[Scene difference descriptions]
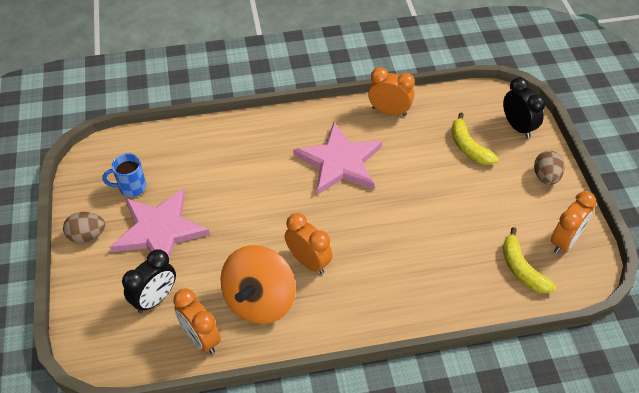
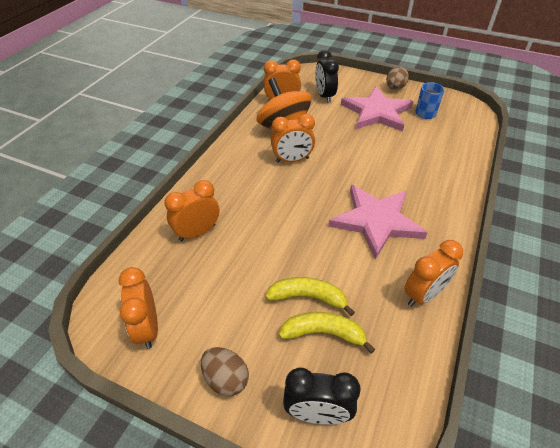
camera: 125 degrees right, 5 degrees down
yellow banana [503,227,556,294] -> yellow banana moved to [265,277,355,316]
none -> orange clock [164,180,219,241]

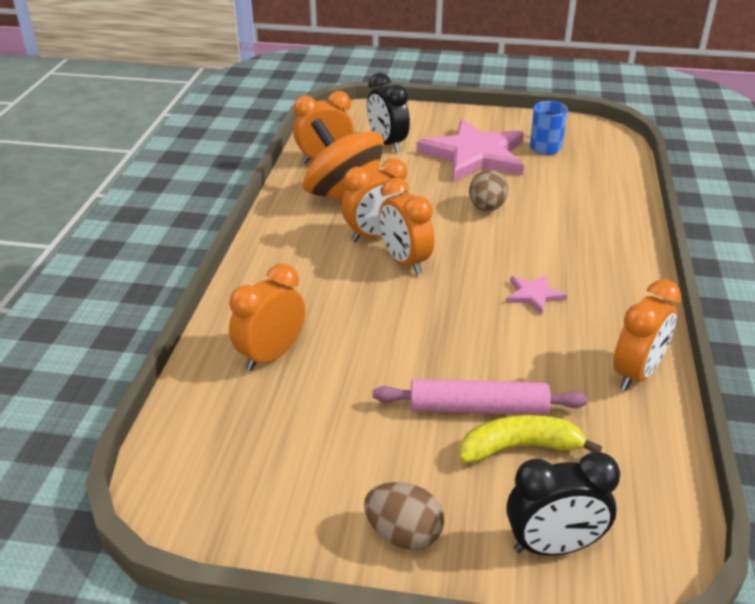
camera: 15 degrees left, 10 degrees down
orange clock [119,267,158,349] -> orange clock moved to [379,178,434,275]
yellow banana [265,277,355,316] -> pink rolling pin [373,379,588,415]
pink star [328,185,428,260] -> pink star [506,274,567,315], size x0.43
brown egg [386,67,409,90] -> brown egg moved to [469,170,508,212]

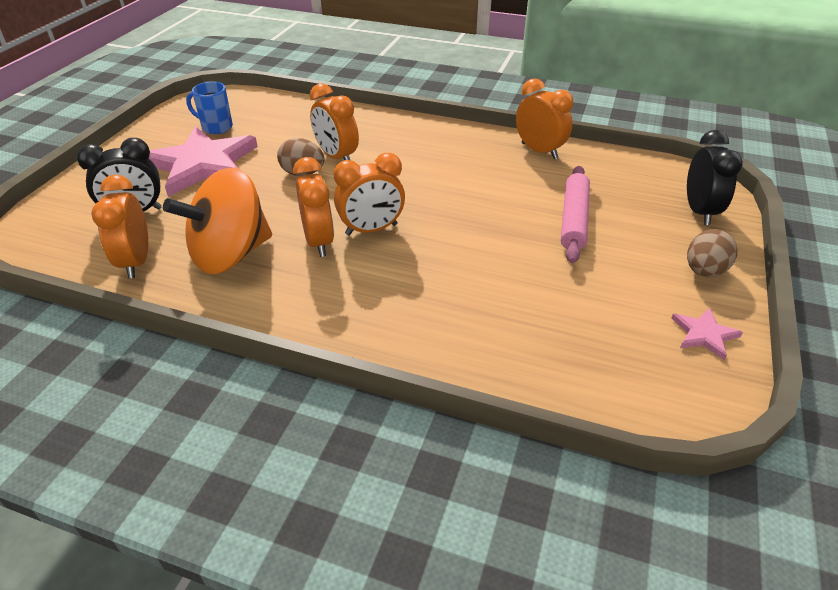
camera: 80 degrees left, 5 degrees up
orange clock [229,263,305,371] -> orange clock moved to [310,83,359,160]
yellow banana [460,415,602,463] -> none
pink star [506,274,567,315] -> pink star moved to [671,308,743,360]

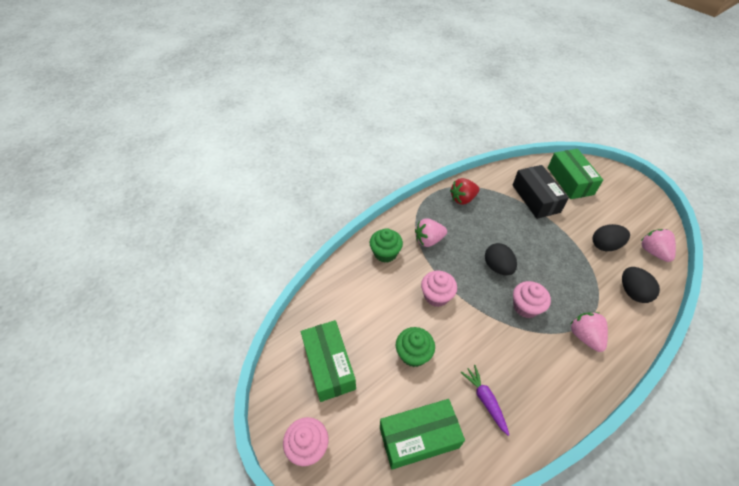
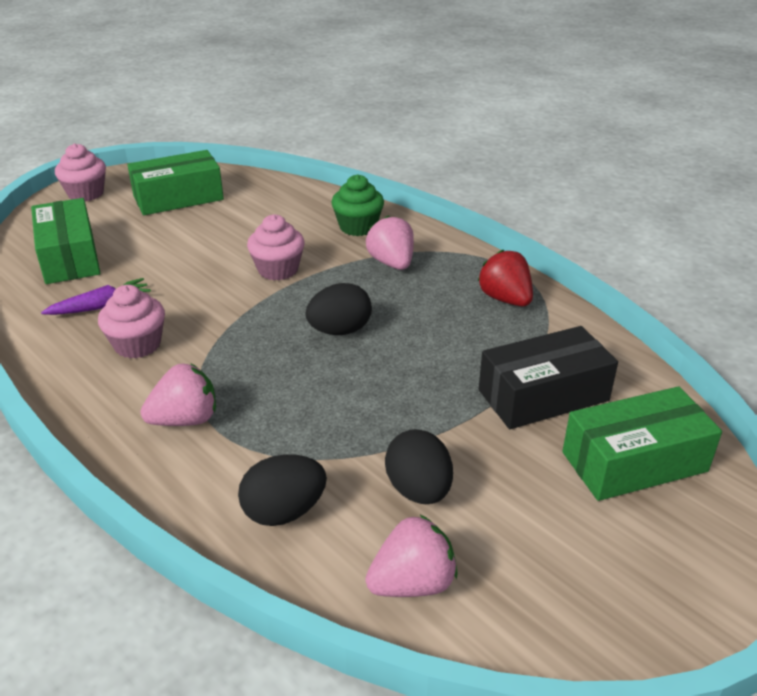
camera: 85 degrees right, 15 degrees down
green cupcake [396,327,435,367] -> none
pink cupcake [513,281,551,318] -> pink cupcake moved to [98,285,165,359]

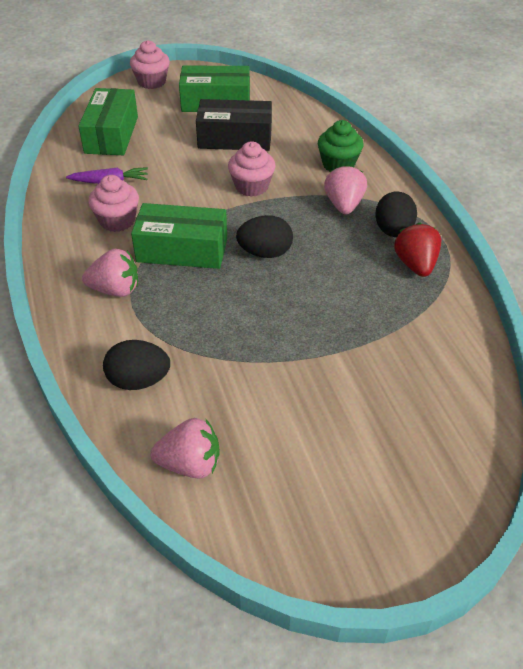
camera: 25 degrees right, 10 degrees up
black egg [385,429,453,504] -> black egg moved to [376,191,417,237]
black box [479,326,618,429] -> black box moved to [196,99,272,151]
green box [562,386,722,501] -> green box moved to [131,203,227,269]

* EXERCISE PROMPT
Transcribe each entry exactly; images stay out.

* ANSWER TO THIS EXERCISE
camera: 125 degrees right, 5 degrees down
yellow banana [503,227,556,294] -> yellow banana moved to [265,277,355,316]
none -> orange clock [164,180,219,241]

camera: 15 degrees left, 10 degrees down
orange clock [119,267,158,349] -> orange clock moved to [379,178,434,275]
yellow banana [265,277,355,316] -> pink rolling pin [373,379,588,415]
pink star [328,185,428,260] -> pink star [506,274,567,315], size x0.43
brown egg [386,67,409,90] -> brown egg moved to [469,170,508,212]

camera: 80 degrees left, 5 degrees up
orange clock [229,263,305,371] -> orange clock moved to [310,83,359,160]
yellow banana [460,415,602,463] -> none
pink star [506,274,567,315] -> pink star moved to [671,308,743,360]

camera: 85 degrees right, 15 degrees down
green cupcake [396,327,435,367] -> none
pink cupcake [513,281,551,318] -> pink cupcake moved to [98,285,165,359]

camera: 25 degrees right, 10 degrees up
black egg [385,429,453,504] -> black egg moved to [376,191,417,237]
black box [479,326,618,429] -> black box moved to [196,99,272,151]
green box [562,386,722,501] -> green box moved to [131,203,227,269]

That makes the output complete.